## Requirement
Check the records below line by line, and report how many lines include the string "lime". No other words are needed.

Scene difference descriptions

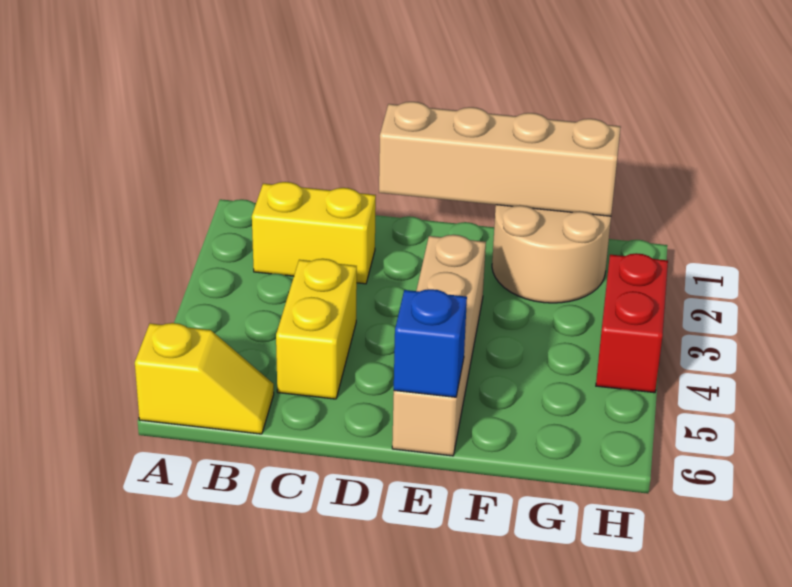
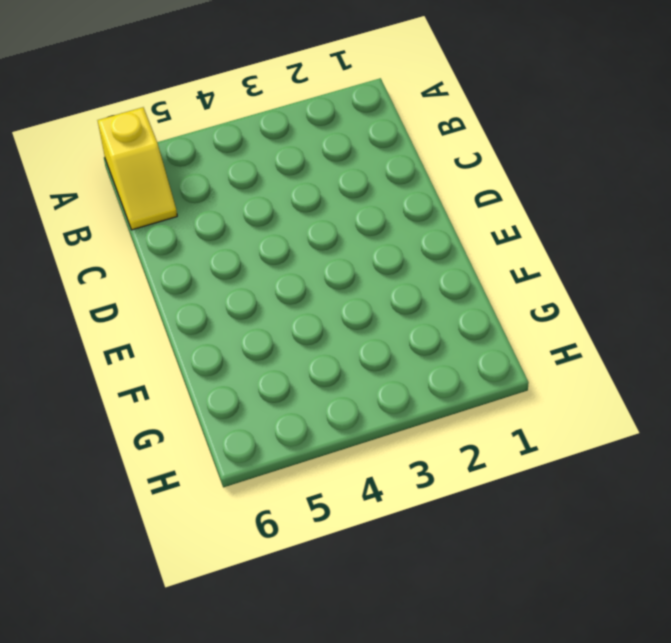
none -> yellow 1x2 brick [252,182,376,284]
none -> yellow 1x2 brick [276,259,357,399]

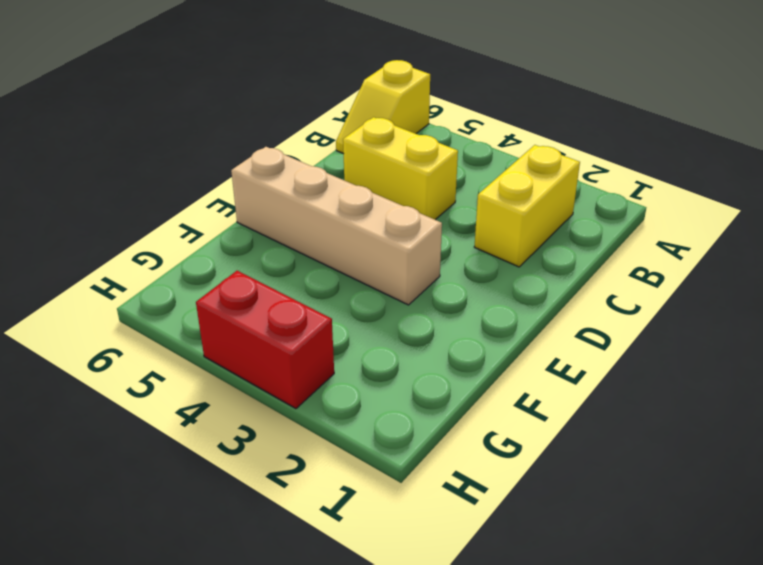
none -> tan 2x2 round brick [492,205,611,303]
none -> tan 1x4 brick [379,102,621,216]

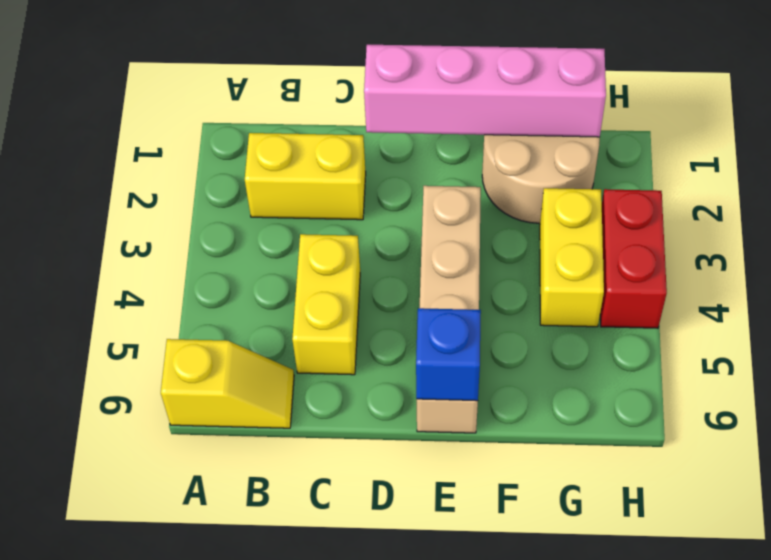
pink 1x4 brick [364,45,606,137] -> tan 1x4 brick [379,102,621,216]
yellow 1x2 brick [540,188,604,327] -> none

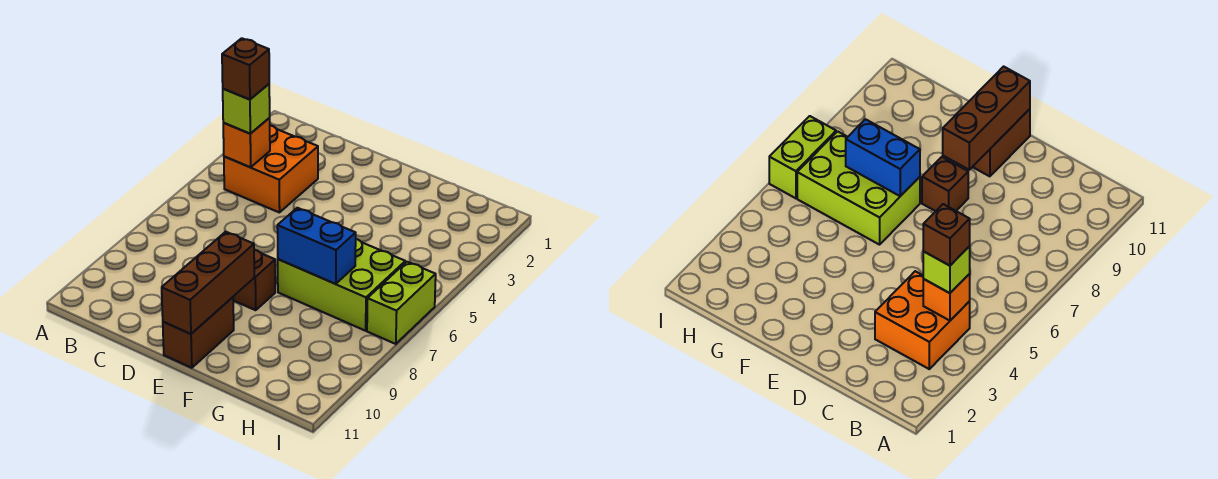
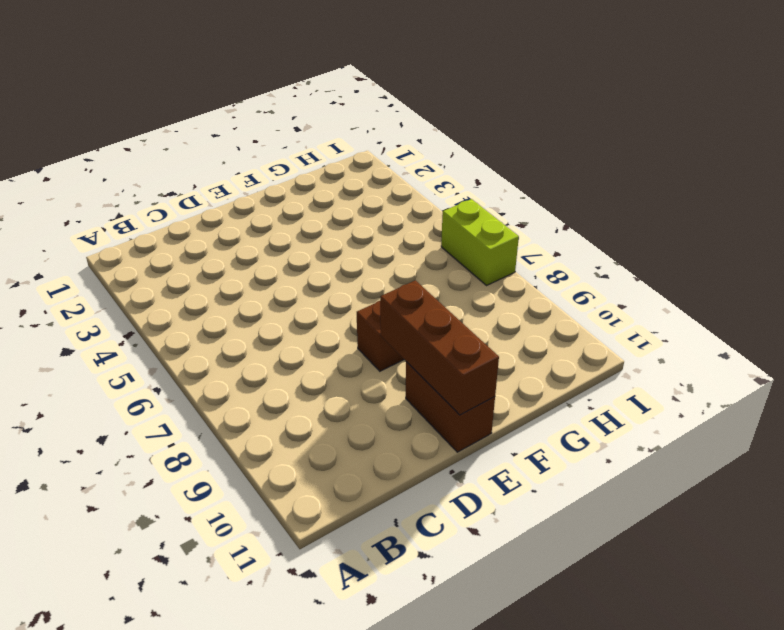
none -> orange 2x2 brick [224,125,318,213]
none -> lime 2x3 brick [278,239,405,331]

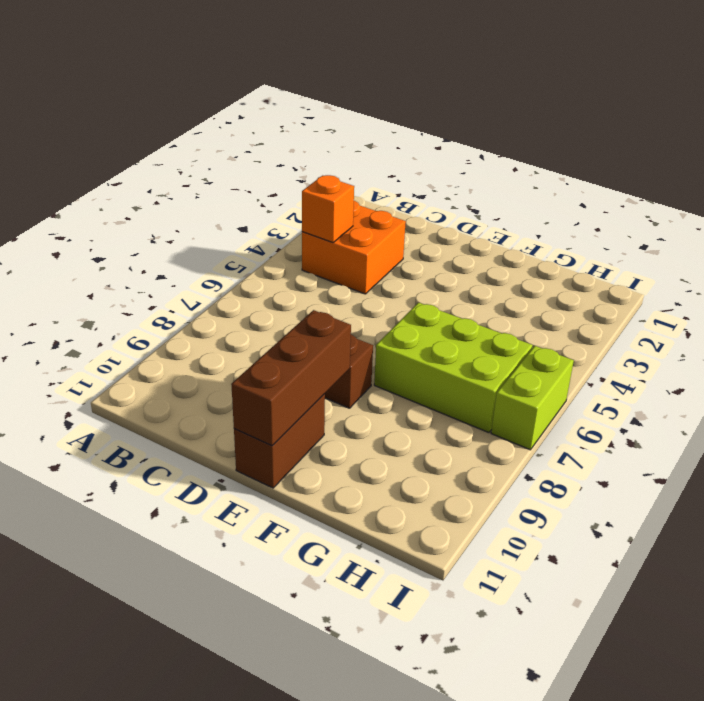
none -> blue 1x2 brick [277,208,356,284]
none -> lime 1x1 brick [223,84,270,134]

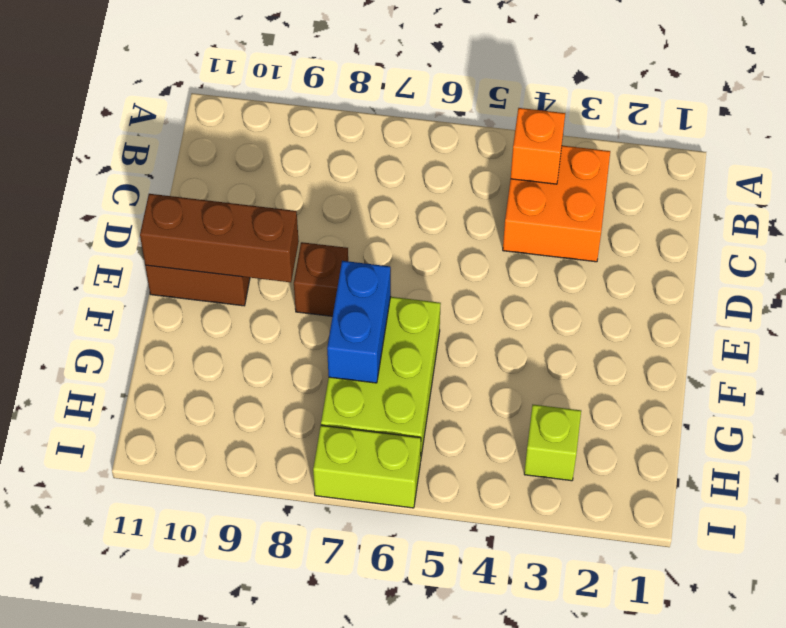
lime 1x1 brick [524,405,581,481] -> lime 1x1 brick moved to [223,84,270,134]
none -> brown 1x1 brick [222,38,269,100]

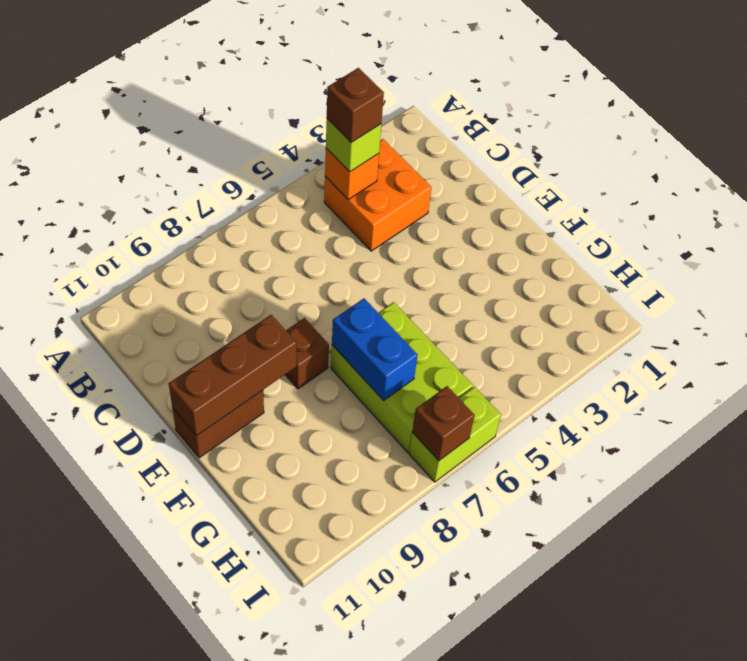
brown 1x1 brick [412,386,474,461] -> none

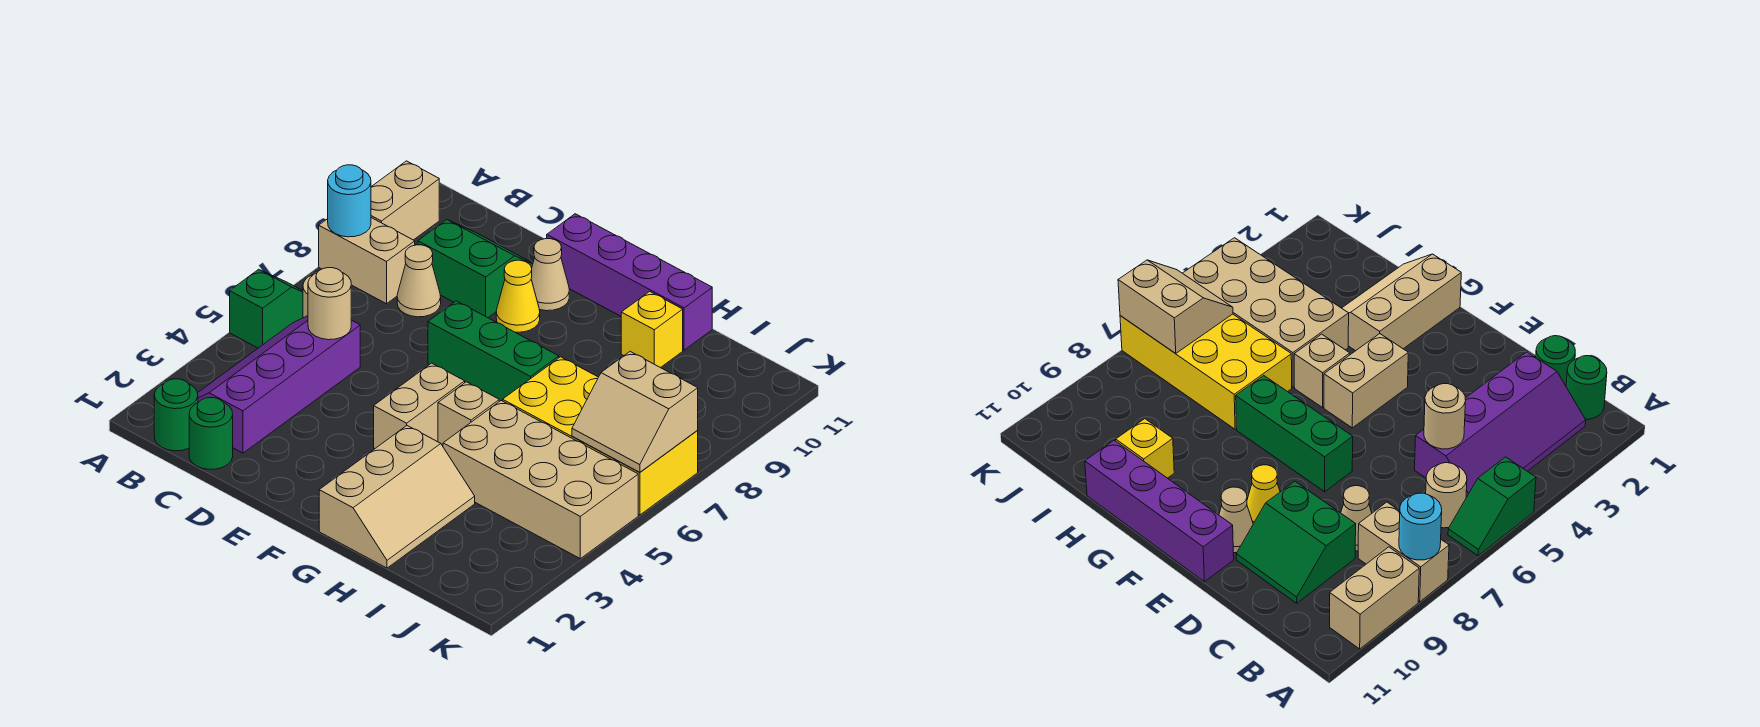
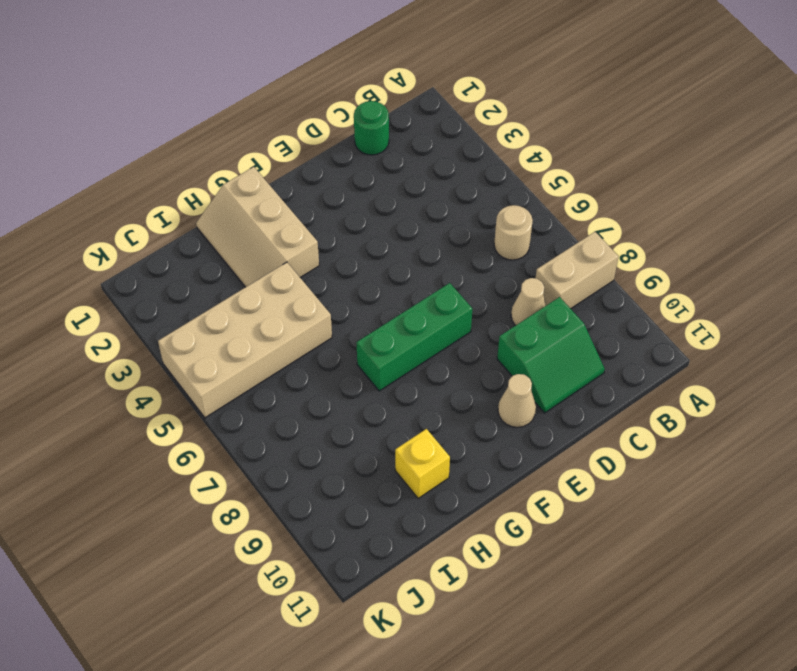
none -> green 1x2 slope [230,269,303,348]
none -> tan 1x2 brick [371,161,439,240]
none -> green 1x1 round brick [154,379,198,451]

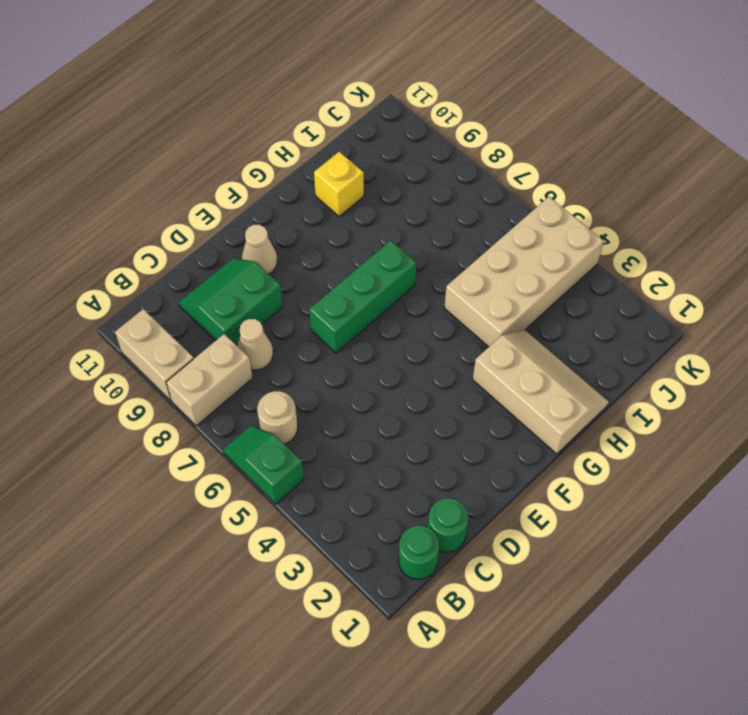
none -> purple 2x4 slope [198,316,360,453]
none -> yellow 1x1 cone [496,260,540,332]
none -> purple 1x4 brick [547,214,712,350]

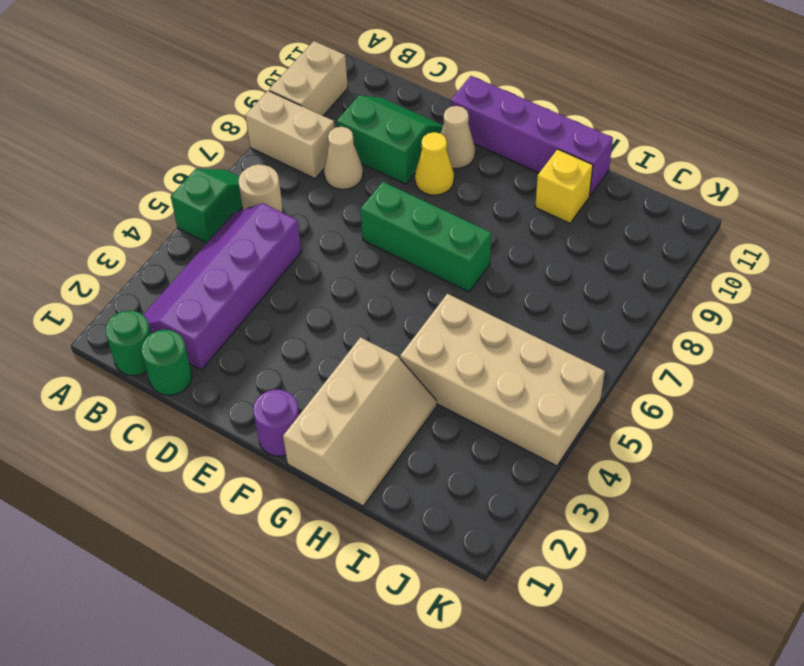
purple 1x1 round brick [253,389,299,456] -> none
none -> tan 1x2 brick [374,363,465,448]
none -> tan 1x1 brick [438,382,499,446]
none -> yellow 2x4 brick [503,357,698,515]

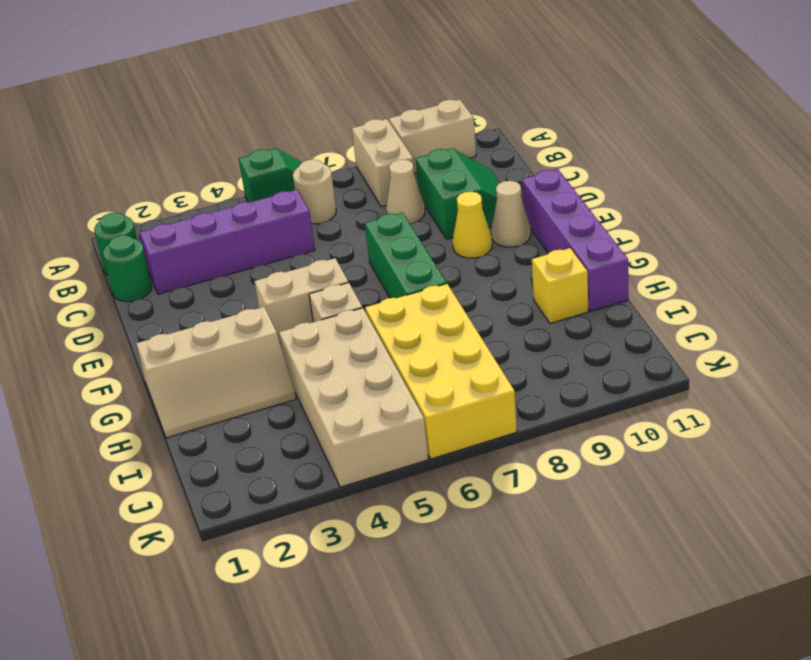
none -> cyan 1x1 round brick [328,165,371,237]
none -> tan 1x1 round brick [308,268,351,340]
none -> tan 2x2 slope [572,352,698,473]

## Task result
3